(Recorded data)
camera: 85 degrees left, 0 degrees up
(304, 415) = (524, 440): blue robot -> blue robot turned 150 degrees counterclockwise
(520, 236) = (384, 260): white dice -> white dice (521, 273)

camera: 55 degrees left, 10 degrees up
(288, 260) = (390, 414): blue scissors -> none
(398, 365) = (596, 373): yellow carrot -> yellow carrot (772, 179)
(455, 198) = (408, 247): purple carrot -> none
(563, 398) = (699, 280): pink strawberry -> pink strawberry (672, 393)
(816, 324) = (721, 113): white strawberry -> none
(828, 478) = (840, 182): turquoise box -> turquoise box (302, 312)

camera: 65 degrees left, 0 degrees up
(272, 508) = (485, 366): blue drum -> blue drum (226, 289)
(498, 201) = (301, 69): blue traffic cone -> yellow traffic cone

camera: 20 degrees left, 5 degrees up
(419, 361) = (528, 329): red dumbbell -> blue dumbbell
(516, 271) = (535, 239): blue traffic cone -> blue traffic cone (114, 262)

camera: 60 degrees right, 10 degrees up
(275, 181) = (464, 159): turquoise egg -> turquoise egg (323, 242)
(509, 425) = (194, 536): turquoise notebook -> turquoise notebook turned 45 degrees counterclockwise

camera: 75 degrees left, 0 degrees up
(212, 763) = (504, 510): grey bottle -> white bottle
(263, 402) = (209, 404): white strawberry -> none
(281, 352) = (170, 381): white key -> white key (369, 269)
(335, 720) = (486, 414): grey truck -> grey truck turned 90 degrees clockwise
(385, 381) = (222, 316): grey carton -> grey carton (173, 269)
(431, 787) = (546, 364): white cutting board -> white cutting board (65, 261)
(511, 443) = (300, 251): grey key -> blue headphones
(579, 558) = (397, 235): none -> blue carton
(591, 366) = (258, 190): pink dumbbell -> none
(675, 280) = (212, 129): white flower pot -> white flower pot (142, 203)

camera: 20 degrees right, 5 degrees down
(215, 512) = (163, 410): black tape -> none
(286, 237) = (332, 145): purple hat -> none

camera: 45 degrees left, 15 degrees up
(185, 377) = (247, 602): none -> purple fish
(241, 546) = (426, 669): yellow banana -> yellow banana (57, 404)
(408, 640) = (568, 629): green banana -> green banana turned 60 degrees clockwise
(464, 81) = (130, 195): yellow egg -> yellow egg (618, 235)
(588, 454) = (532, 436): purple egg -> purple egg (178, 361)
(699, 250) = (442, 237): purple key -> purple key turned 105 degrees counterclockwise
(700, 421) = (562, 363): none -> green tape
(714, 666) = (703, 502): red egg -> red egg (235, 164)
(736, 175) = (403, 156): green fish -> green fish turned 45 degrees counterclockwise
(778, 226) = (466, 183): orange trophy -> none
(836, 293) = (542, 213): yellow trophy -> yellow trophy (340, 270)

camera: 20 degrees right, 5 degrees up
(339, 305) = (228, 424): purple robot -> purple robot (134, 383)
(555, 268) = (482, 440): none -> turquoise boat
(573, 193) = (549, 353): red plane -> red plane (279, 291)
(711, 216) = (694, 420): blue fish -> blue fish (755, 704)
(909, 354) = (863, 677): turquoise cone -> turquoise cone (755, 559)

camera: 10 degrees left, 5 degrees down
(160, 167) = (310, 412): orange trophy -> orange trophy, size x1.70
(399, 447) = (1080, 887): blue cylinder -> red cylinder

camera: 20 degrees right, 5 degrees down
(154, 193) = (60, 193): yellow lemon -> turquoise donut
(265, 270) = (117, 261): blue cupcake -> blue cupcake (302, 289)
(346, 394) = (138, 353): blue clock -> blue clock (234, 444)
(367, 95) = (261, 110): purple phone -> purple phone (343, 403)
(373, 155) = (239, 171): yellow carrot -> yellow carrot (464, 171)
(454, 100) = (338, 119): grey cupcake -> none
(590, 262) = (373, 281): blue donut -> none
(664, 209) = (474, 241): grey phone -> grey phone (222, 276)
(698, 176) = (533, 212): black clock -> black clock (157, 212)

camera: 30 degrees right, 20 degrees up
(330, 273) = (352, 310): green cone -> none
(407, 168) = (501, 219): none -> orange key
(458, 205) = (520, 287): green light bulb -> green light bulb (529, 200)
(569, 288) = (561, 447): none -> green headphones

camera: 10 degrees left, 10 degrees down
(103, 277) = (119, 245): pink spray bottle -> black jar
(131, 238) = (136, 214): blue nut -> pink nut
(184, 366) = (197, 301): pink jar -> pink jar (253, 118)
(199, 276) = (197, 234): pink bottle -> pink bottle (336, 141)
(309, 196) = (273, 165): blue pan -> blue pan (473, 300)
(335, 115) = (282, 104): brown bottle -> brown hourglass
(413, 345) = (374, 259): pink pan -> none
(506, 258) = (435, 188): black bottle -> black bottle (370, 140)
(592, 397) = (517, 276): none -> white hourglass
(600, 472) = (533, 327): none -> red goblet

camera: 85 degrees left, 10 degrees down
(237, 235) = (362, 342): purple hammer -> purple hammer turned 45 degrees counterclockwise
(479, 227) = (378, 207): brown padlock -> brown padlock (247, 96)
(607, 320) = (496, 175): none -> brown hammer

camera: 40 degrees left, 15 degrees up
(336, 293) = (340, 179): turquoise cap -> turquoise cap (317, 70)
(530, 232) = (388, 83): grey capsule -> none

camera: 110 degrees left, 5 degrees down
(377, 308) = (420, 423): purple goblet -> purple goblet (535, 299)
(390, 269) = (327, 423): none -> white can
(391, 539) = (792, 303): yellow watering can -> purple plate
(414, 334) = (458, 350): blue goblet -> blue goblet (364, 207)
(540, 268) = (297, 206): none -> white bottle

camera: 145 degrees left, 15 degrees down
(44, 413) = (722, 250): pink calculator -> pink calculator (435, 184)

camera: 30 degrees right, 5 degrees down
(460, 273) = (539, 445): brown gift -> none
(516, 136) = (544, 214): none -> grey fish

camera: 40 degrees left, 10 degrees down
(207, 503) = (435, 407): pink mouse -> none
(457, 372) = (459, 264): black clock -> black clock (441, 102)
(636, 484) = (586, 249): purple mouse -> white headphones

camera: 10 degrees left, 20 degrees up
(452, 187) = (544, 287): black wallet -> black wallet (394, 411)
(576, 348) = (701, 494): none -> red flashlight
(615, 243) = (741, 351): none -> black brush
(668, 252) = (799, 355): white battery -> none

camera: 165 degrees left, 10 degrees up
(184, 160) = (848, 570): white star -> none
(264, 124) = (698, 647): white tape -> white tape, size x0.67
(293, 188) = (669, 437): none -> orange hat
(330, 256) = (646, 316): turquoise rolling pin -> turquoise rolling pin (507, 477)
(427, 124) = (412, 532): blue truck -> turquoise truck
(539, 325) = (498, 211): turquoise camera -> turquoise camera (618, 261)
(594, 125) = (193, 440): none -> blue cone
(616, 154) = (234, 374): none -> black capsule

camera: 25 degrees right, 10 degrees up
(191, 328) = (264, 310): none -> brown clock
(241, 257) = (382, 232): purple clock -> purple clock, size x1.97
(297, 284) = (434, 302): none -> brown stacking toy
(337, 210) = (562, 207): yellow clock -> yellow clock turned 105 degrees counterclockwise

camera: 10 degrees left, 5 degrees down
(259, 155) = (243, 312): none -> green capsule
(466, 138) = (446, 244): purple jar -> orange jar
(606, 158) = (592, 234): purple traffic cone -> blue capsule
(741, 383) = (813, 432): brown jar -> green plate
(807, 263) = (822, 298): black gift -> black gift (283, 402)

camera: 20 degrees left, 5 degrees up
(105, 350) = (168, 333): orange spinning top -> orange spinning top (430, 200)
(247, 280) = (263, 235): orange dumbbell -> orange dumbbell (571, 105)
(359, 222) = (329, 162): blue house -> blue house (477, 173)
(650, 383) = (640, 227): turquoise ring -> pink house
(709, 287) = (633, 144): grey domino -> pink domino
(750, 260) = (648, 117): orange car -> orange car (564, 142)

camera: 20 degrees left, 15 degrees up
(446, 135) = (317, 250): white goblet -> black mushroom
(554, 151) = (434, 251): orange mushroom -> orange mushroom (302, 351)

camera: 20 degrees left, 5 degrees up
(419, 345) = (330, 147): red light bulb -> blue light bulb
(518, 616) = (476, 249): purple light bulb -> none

- **Work instruction**:
Would you copy each line of the records that contains "mouse"?

- **Solved problem**:
(207, 503) = (435, 407): pink mouse -> none
(636, 484) = (586, 249): purple mouse -> white headphones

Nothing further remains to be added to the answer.